══ RECORDED DATA ══
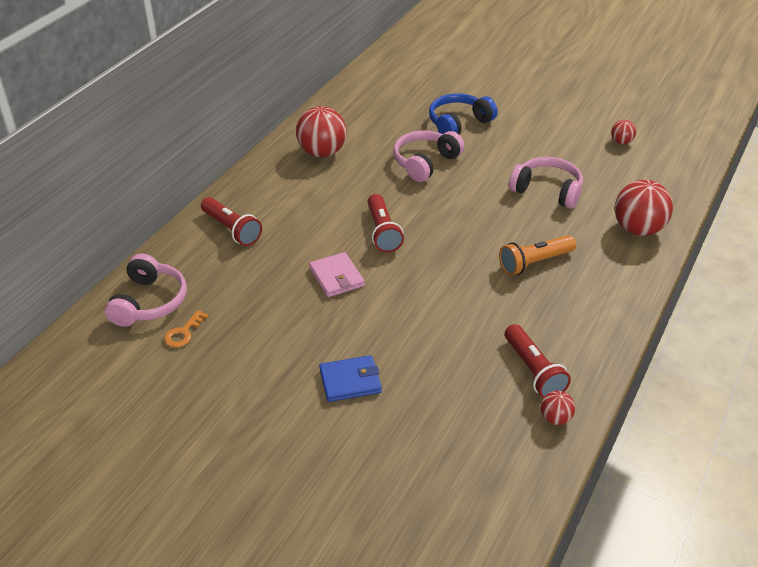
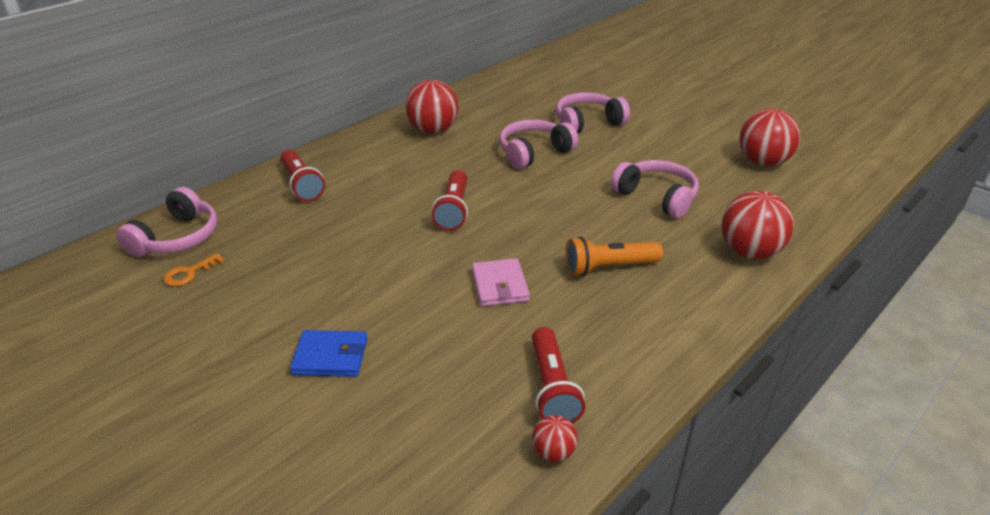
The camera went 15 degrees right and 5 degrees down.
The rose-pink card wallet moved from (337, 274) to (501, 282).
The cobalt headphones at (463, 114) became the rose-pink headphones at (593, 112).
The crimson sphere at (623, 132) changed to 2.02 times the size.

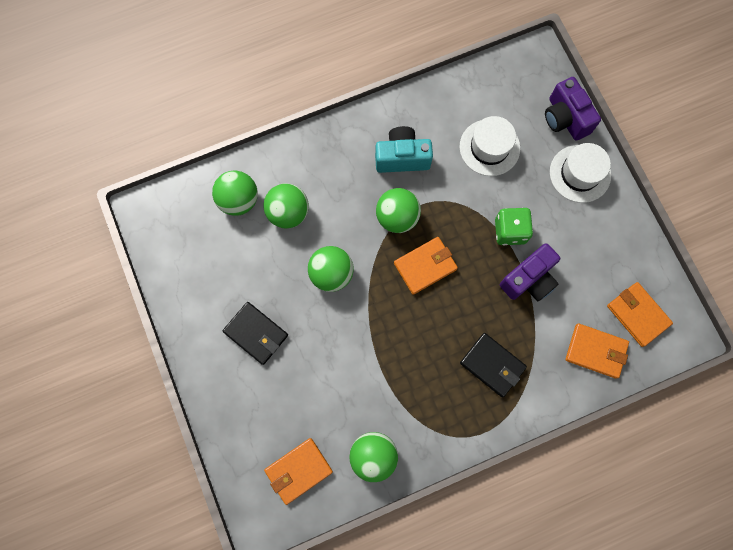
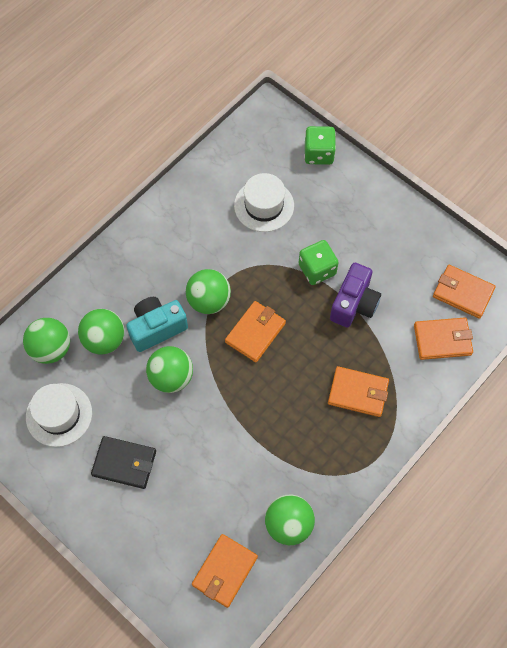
The camera went 25 degrees left and 10 degrees down.
The turquoise compact camera moved from (404, 149) to (157, 324).
The jet-black card wallet at (493, 365) became the bright orange card wallet at (358, 391).
The royal purple compact camera at (573, 109) was replaced by the leaf-green game die at (320, 145).
The pure white tall hat moved from (580, 173) to (59, 415).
═══
THE PROBLEM: Extract exactly the lines between the line containing "The camera went 25" and the end of the data, including both.

EXERCISE ANSWER:
The camera went 25 degrees left and 10 degrees down.
The turquoise compact camera moved from (404, 149) to (157, 324).
The jet-black card wallet at (493, 365) became the bright orange card wallet at (358, 391).
The royal purple compact camera at (573, 109) was replaced by the leaf-green game die at (320, 145).
The pure white tall hat moved from (580, 173) to (59, 415).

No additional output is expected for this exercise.